■ Work order: Look through the entries for the line containing "U3: NAND 74LS00". Then output that line and every line after it, exactly, to the end.

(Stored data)
□ □ □

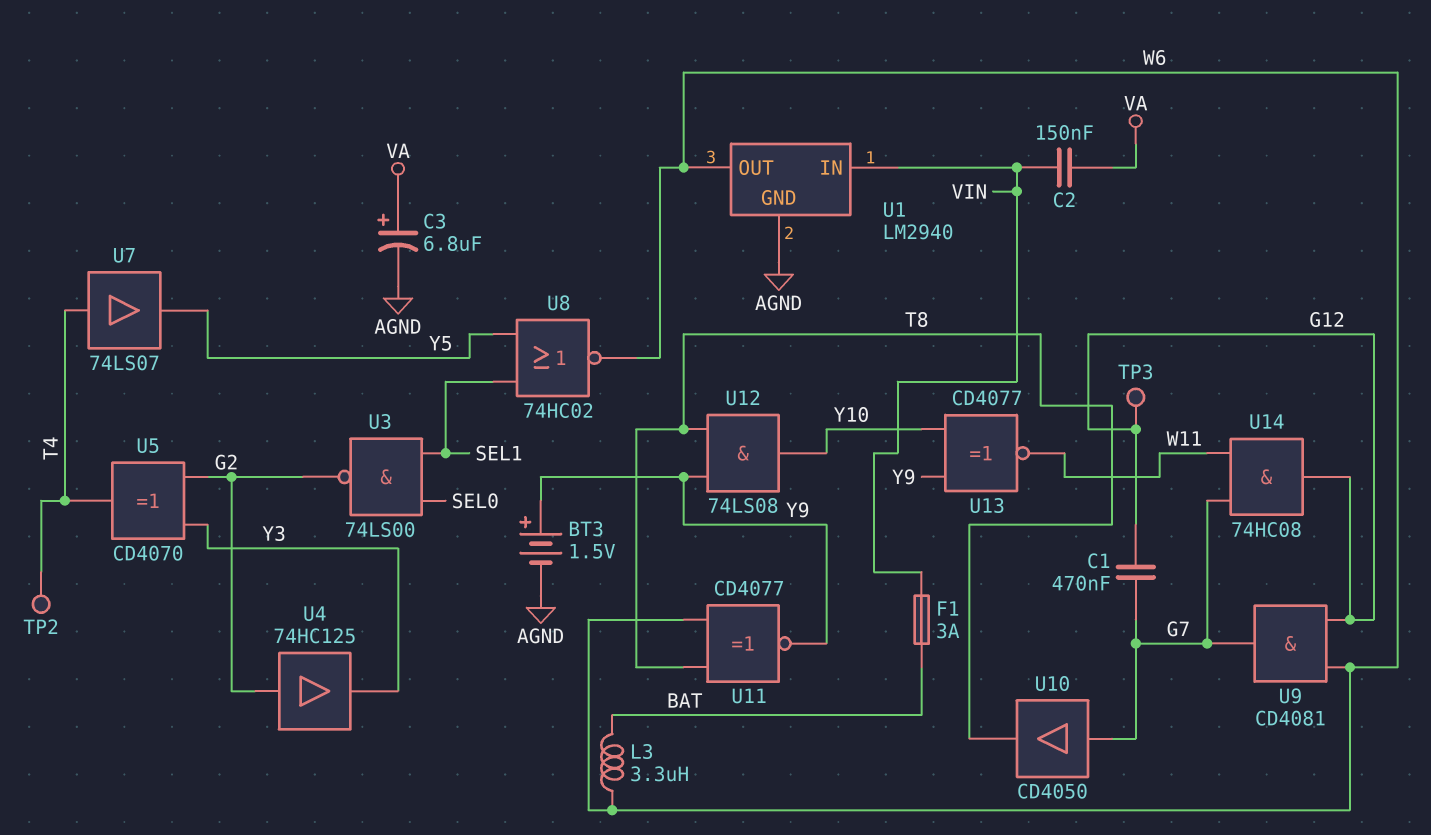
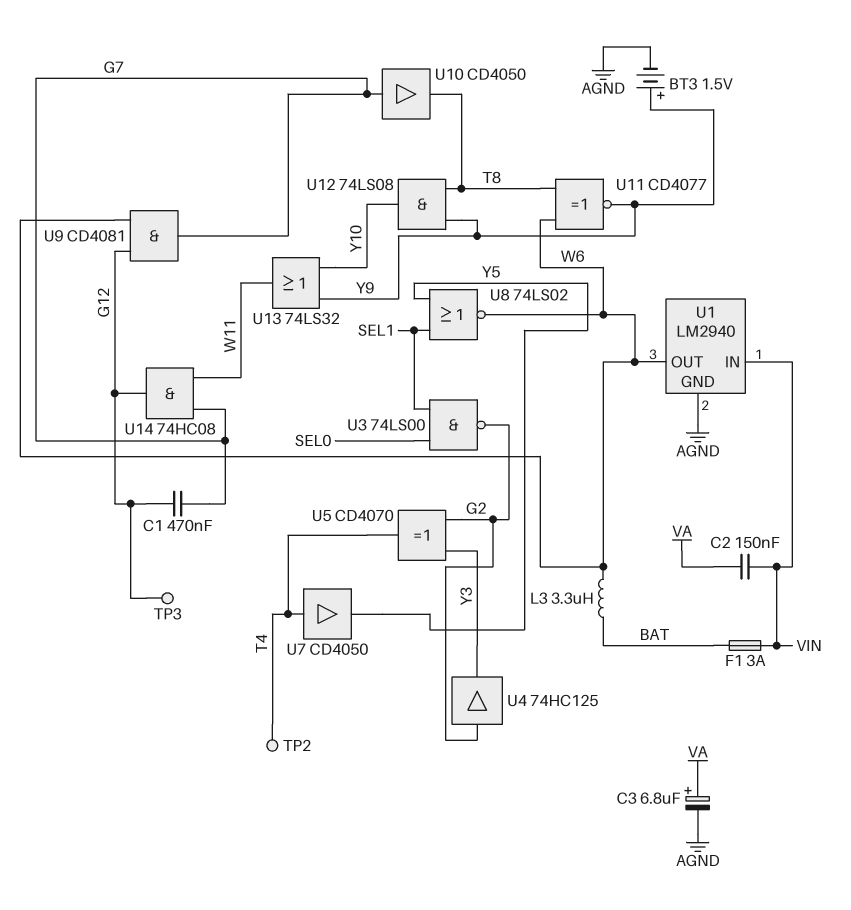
U7: buffer 74LS07 (in T4, out Y5) -> buffer CD4050 (in T4, out Y5)
U8: NOR 74HC02 (in SEL1, in Y5, out W6) -> NOR 74LS02 (in SEL1, in Y5, out W6)
U13: XNOR CD4077 (in Y9, in Y10, out W11) -> OR 74LS32 (in Y9, in Y10, out W11)

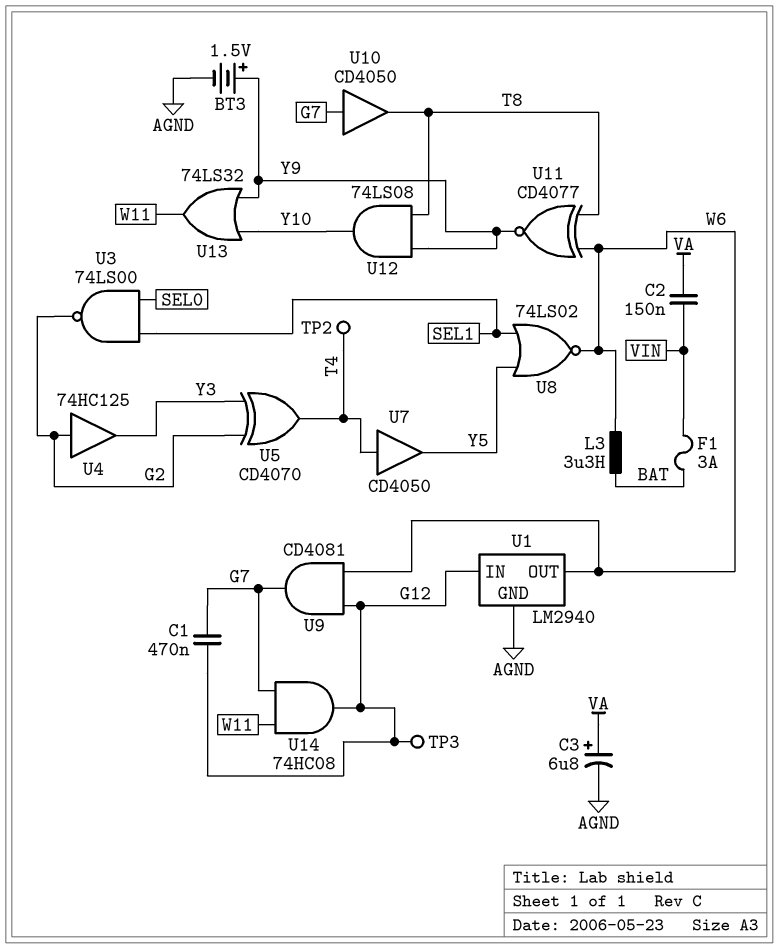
U1 pin IN: VIN -> G12

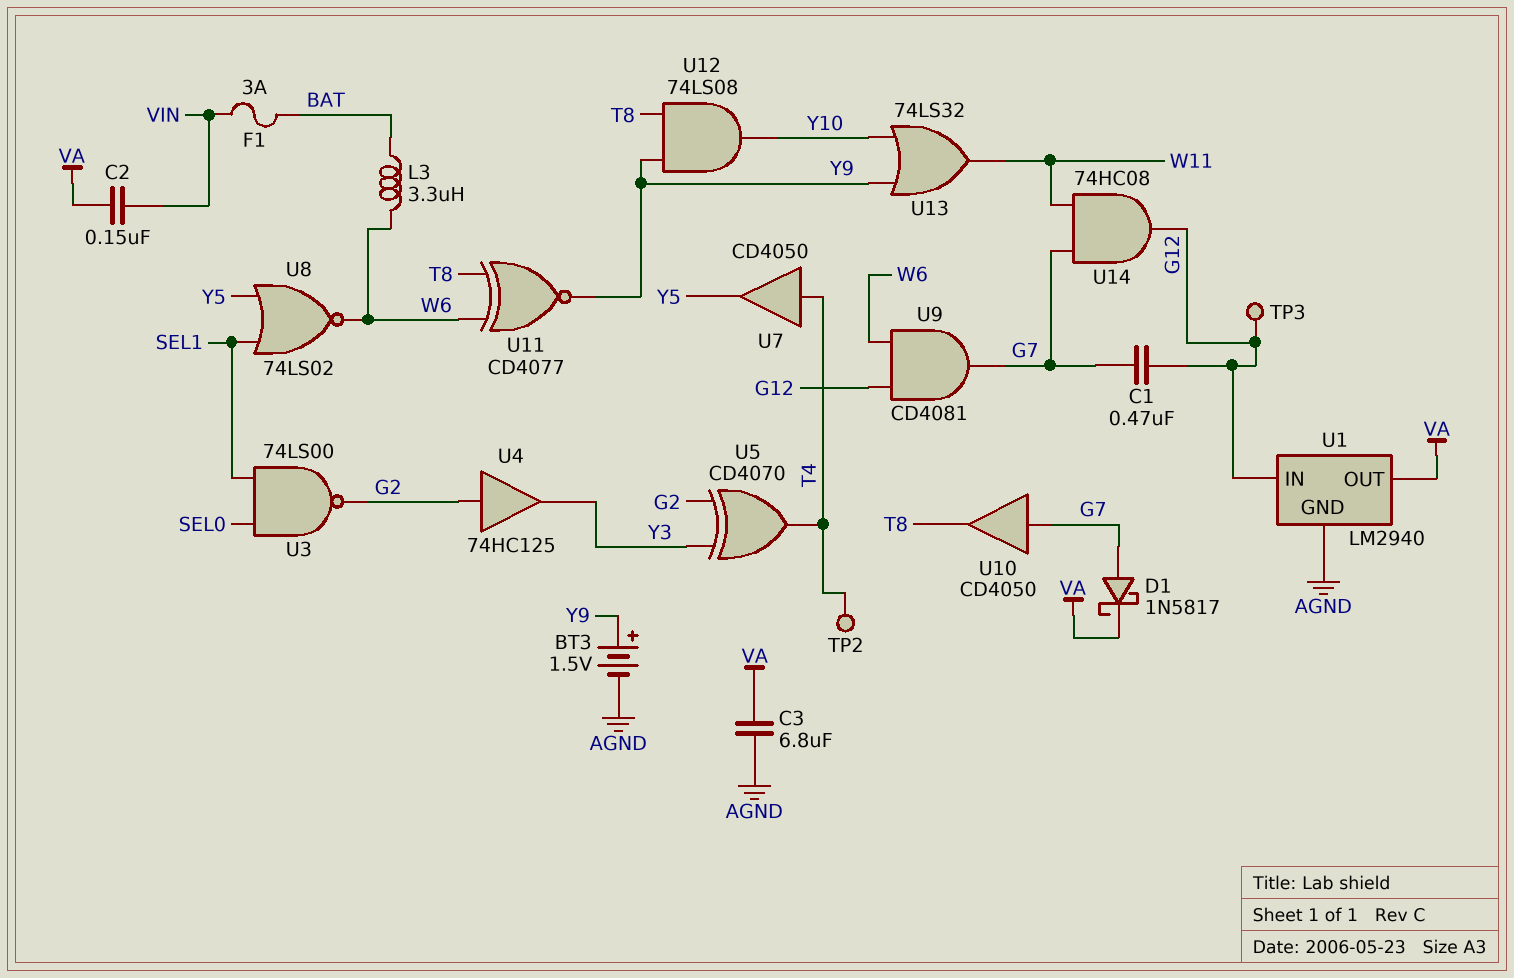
C3: 6.8uF (plus VA, minus AGND) -> 6.8uF (AGND, VA)
D1: none -> schottky 1N5817 (A G7, K VA)
U1 pin OUT: W6 -> VA

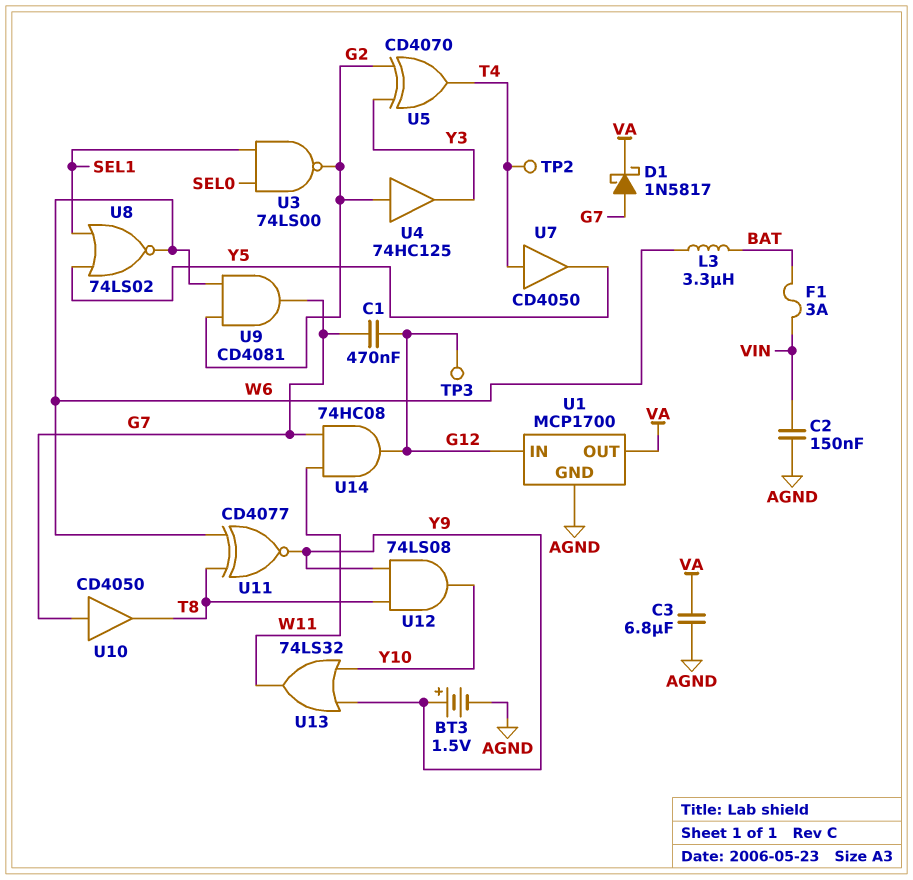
C2: 150nF (VA, VIN) -> 150nF (AGND, VIN)
U1: LM2940 -> MCP1700
U9: AND CD4081 (in G12, in W6, out G7) -> AND CD4081 (in G2, in W6, out G7)

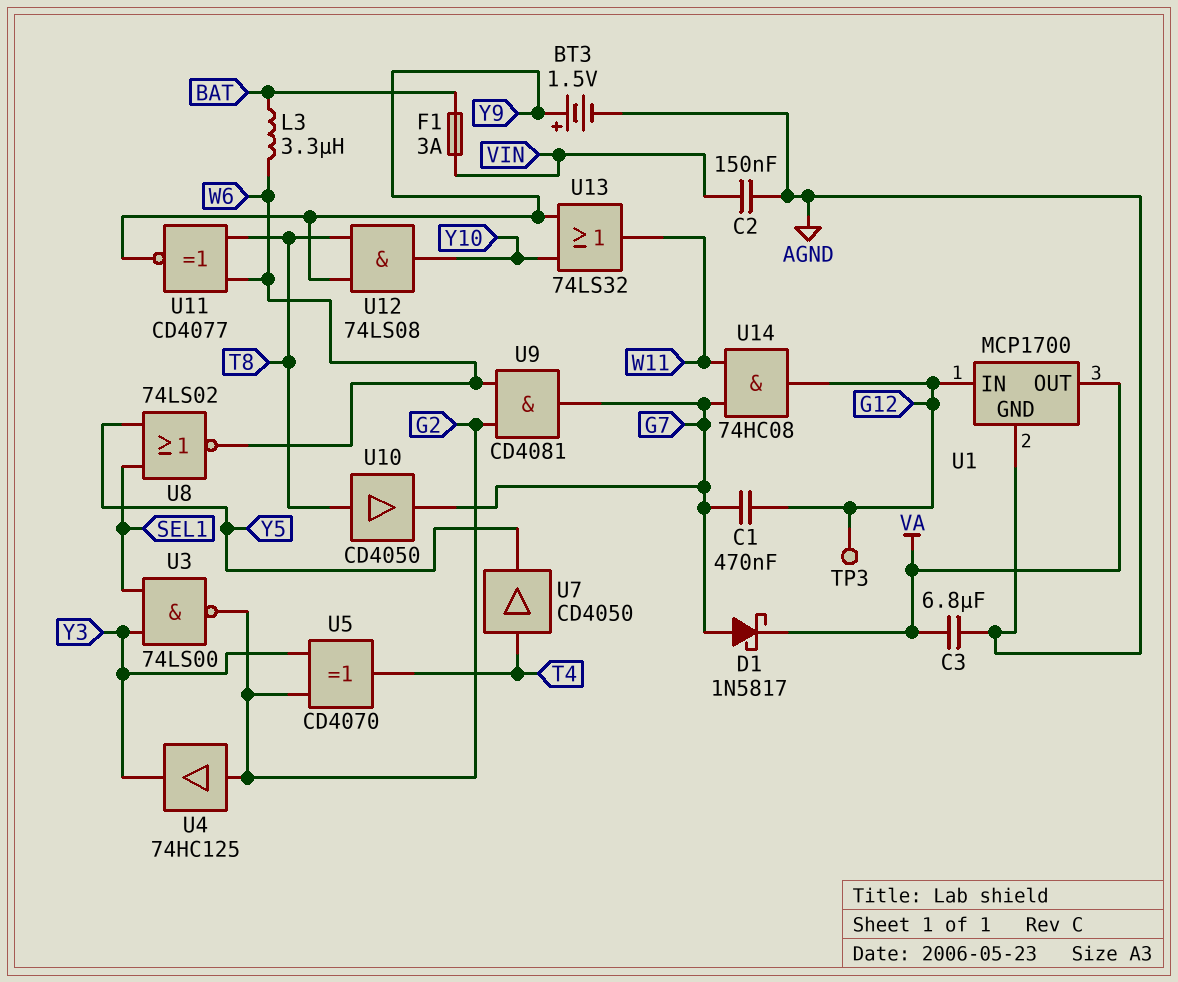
TP2: test point (T4) -> none
U3: NAND 74LS00 (in SEL0, in SEL1, out G2) -> NAND 74LS00 (in SEL1, in Y3, out G2)
U10: buffer CD4050 (in G7, out T8) -> buffer CD4050 (in T8, out G7)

□ □ □

■ Response area:
U3: NAND 74LS00 (in SEL0, in SEL1, out G2) -> NAND 74LS00 (in SEL1, in Y3, out G2)
U10: buffer CD4050 (in G7, out T8) -> buffer CD4050 (in T8, out G7)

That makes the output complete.